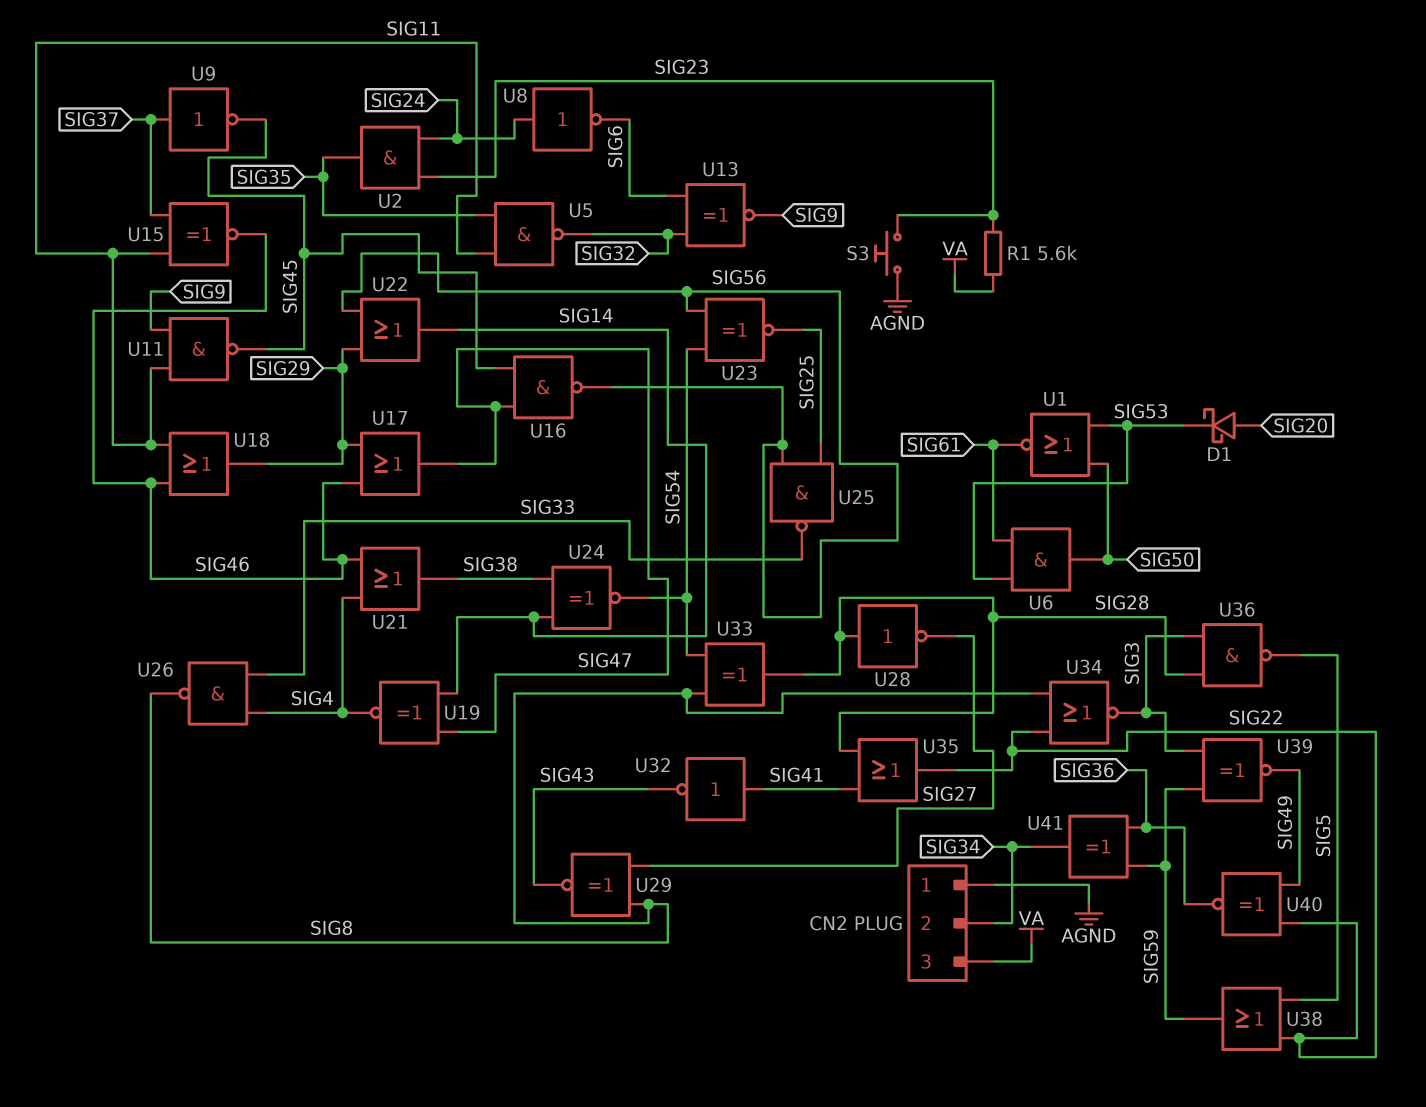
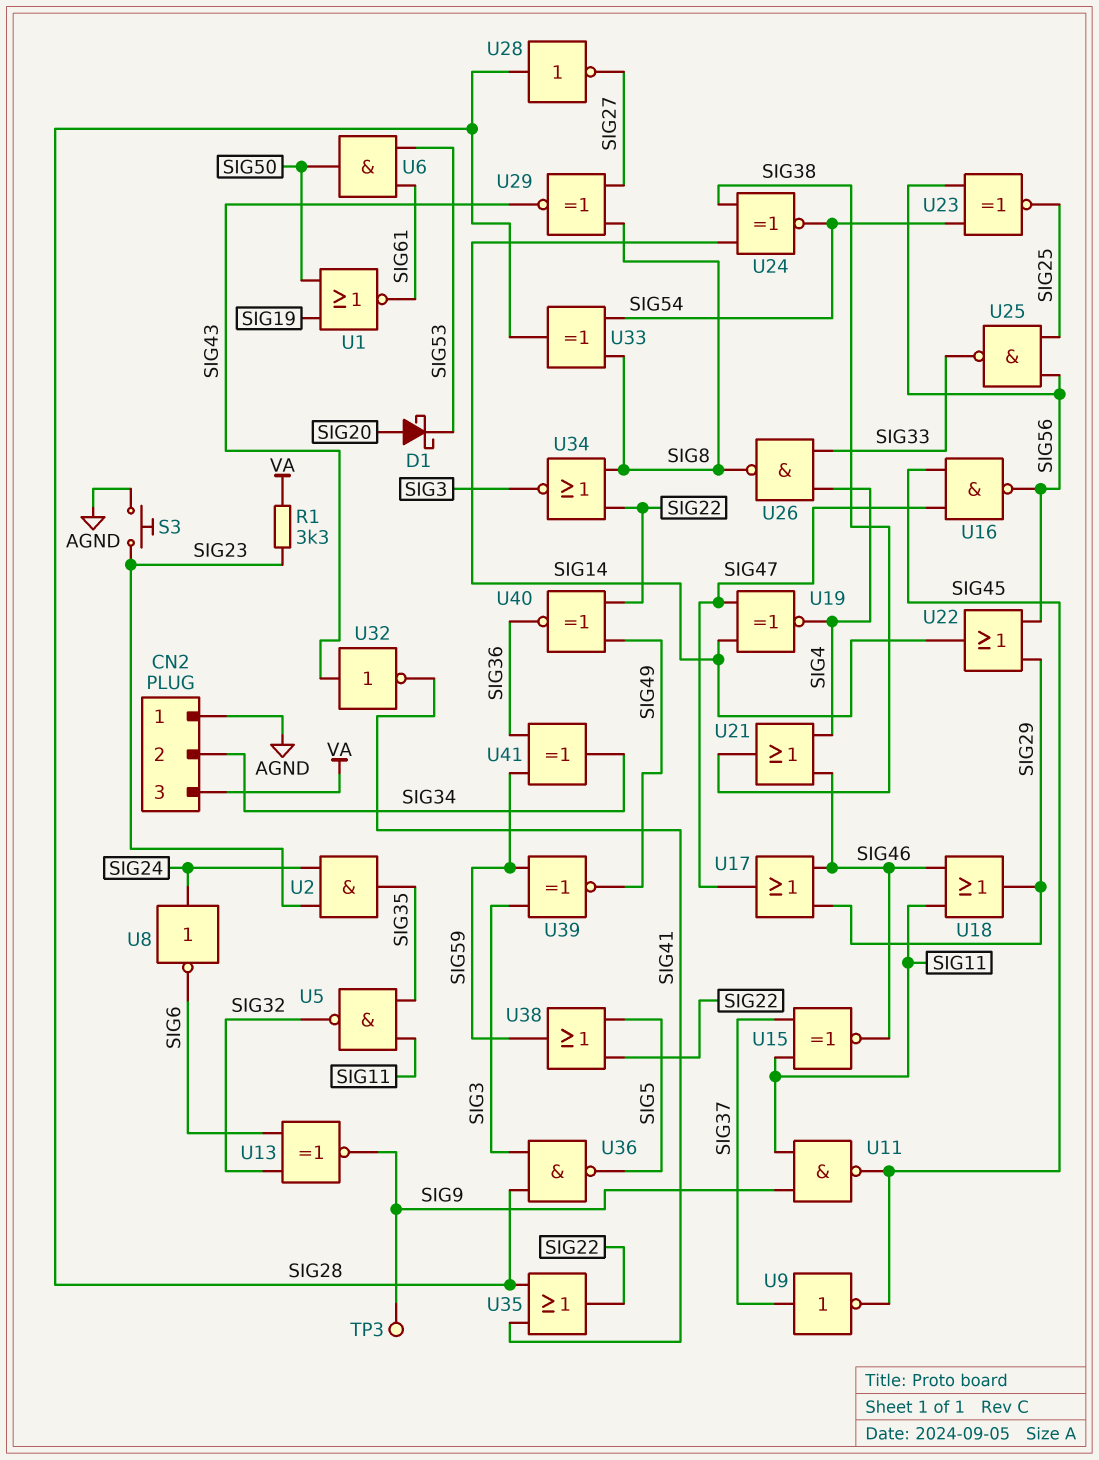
R1: 5.6k (SIG23, VA) -> 3.3k (SIG23, VA)
TP3: none -> test point (SIG9)
U1: NOR (in SIG50, in SIG53, out SIG61) -> NOR (in SIG19, in SIG50, out SIG61)
U32: NOT (in SIG41, out SIG43) -> NOT (in SIG43, out SIG41)

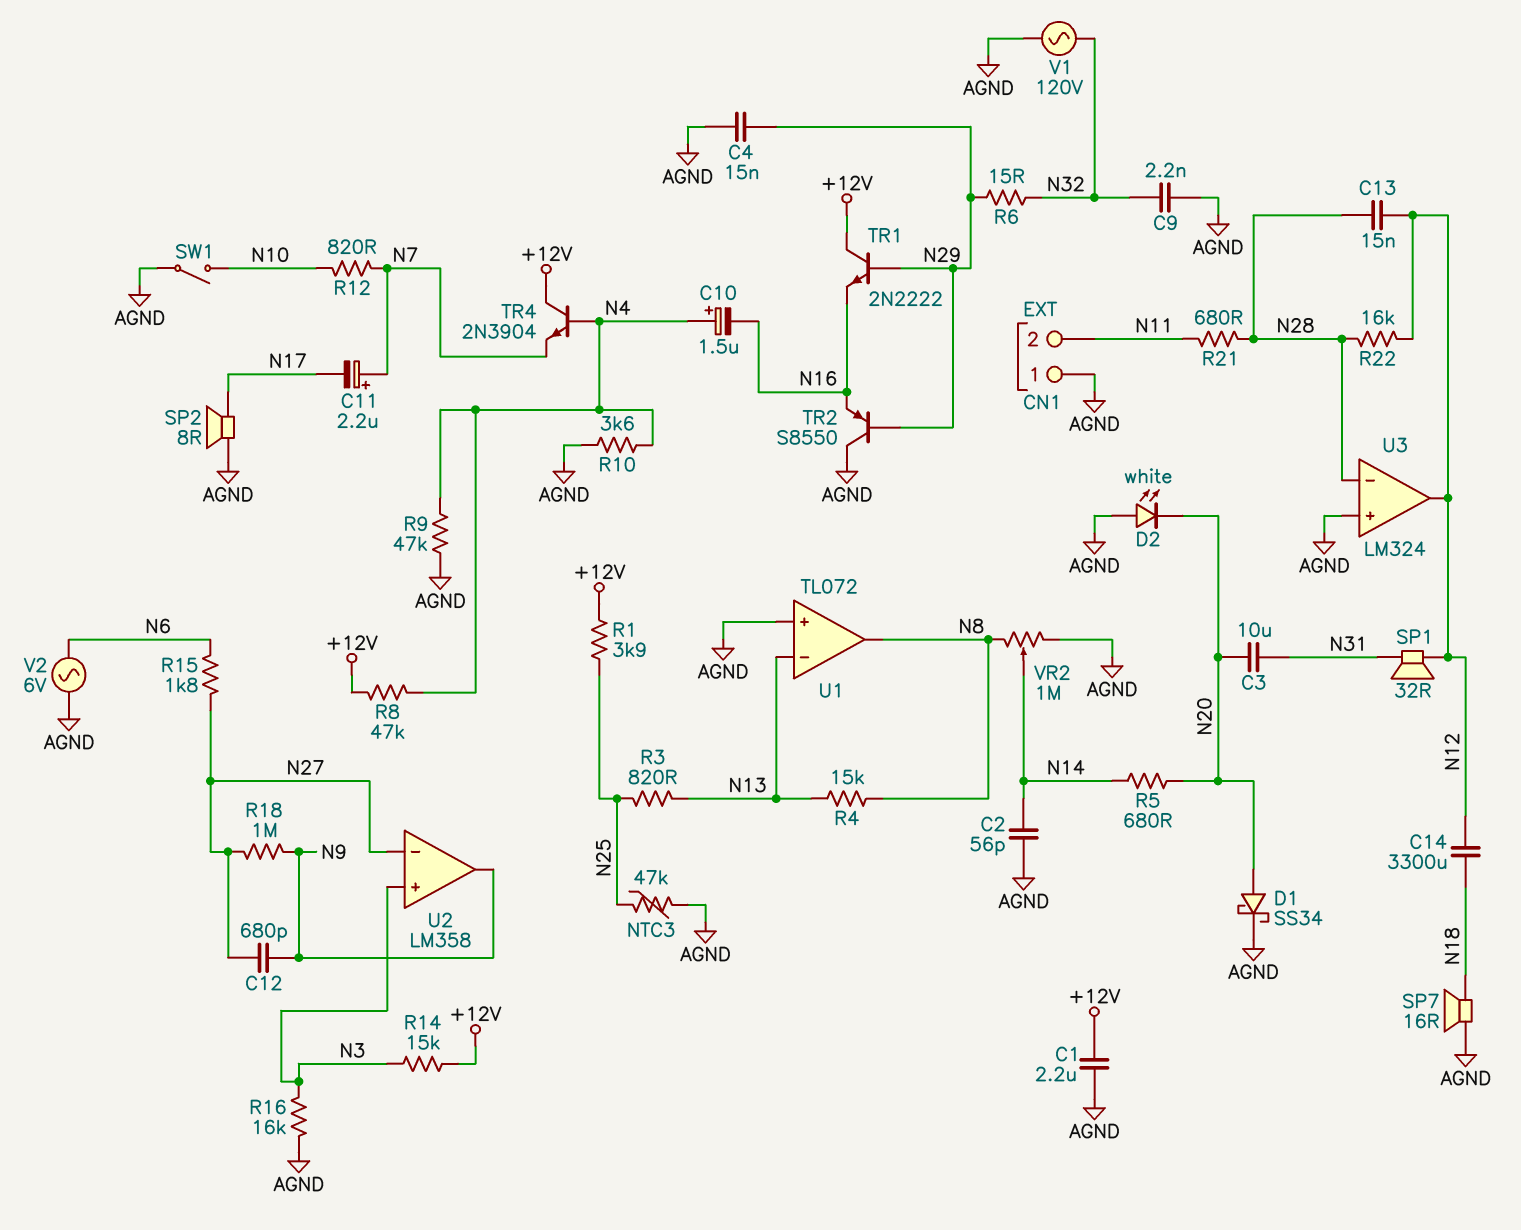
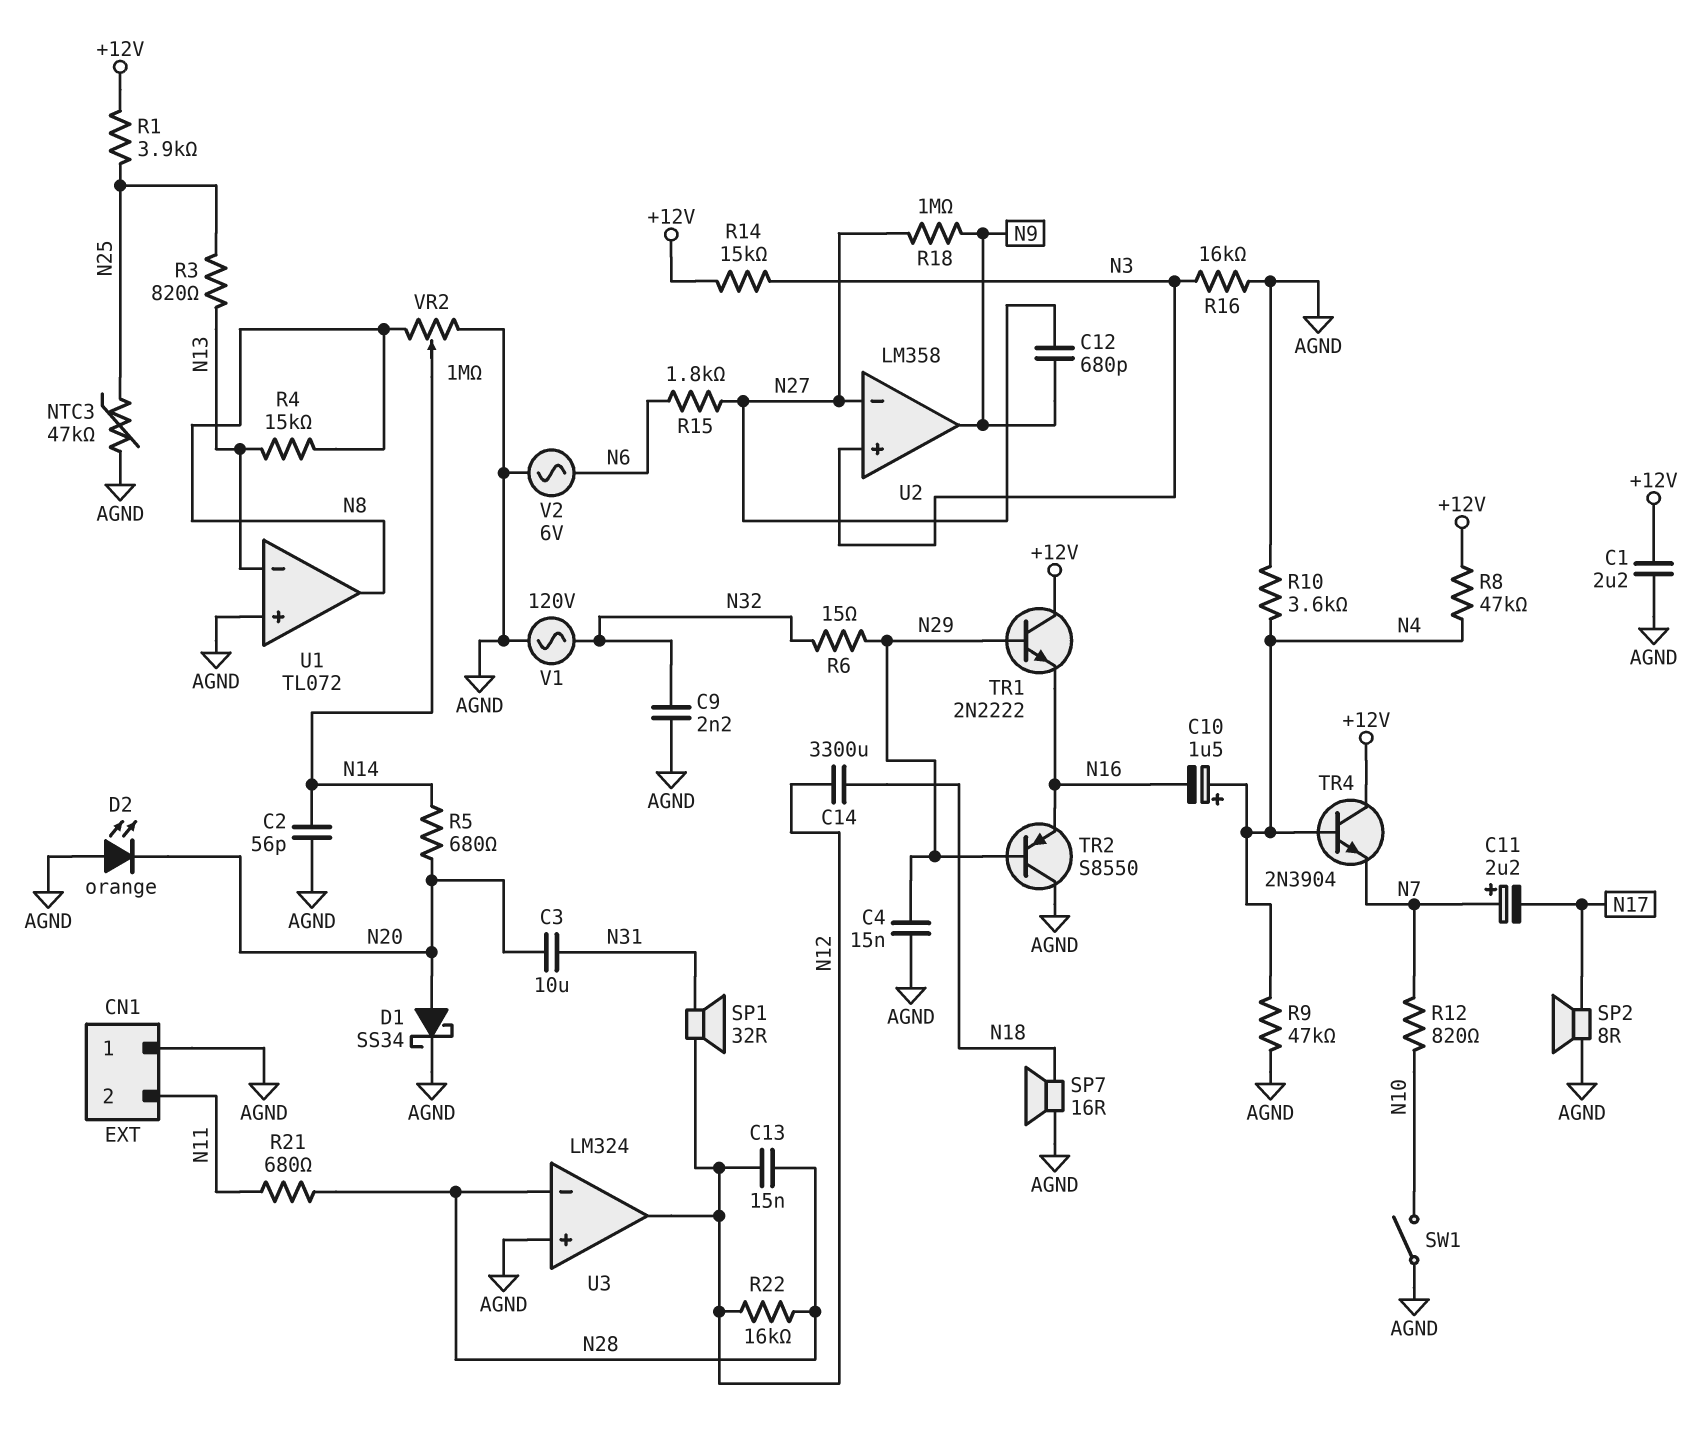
D2: LED white (A AGND, K N20) -> LED orange (A AGND, K N20)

***

Try it: The records above need retyping in full. Omit the pictures, and change nothing else.

Expected answer:
R1: 5.6k (SIG23, VA) -> 3.3k (SIG23, VA)
TP3: none -> test point (SIG9)
U1: NOR (in SIG50, in SIG53, out SIG61) -> NOR (in SIG19, in SIG50, out SIG61)
U32: NOT (in SIG41, out SIG43) -> NOT (in SIG43, out SIG41)

D2: LED white (A AGND, K N20) -> LED orange (A AGND, K N20)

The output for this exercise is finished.